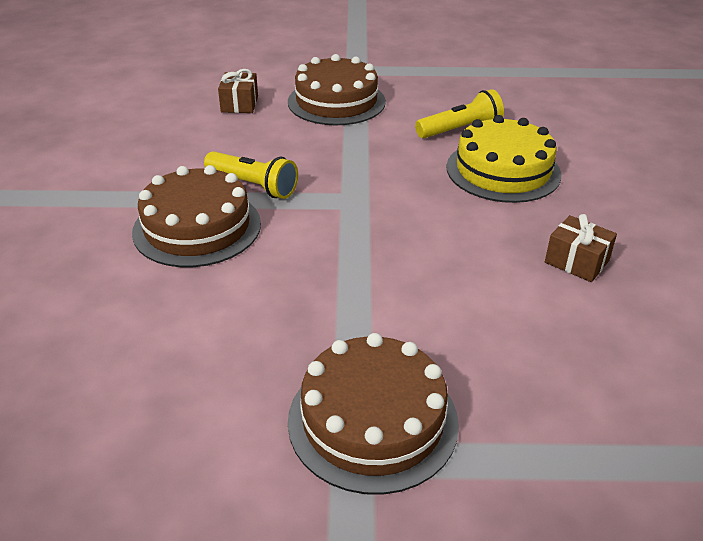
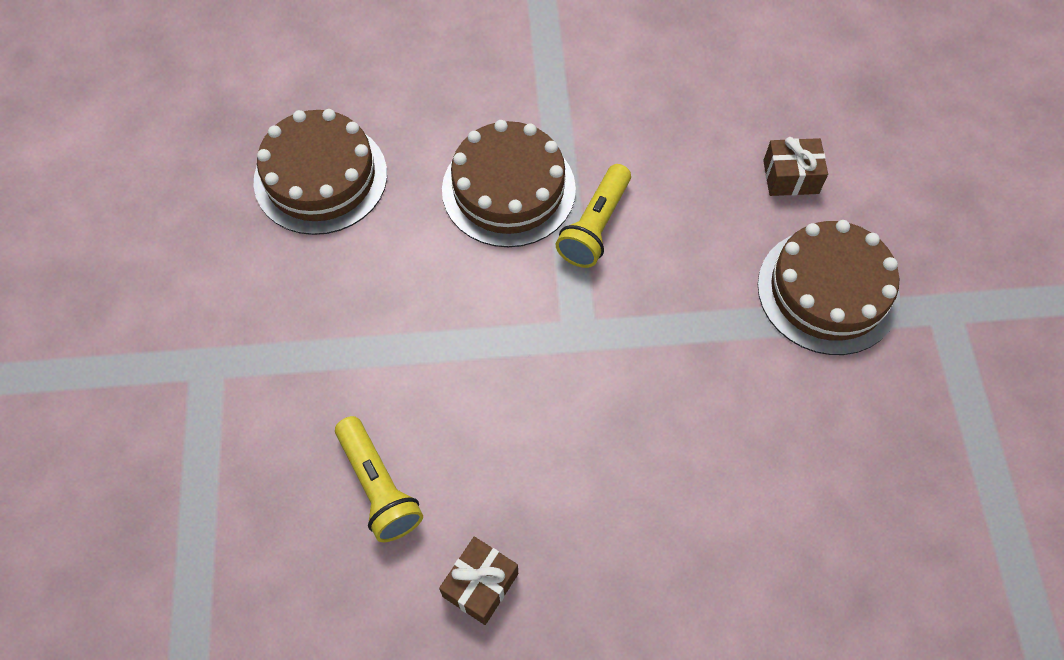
camera: 85 degrees right, 25 degrees up
(373, 420) = (244, 375): brown cake -> brown cake (320, 177)
(460, 130) = (781, 459): yellow flashlight -> yellow flashlight (378, 487)
(503, 170) = (676, 512): yellow cake -> none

● **Aim of the exercise**:
Please reproduce each line of the listing above exactly, skipping pictures.

● **Result**:
camera: 85 degrees right, 25 degrees up
(373, 420) = (244, 375): brown cake -> brown cake (320, 177)
(460, 130) = (781, 459): yellow flashlight -> yellow flashlight (378, 487)
(503, 170) = (676, 512): yellow cake -> none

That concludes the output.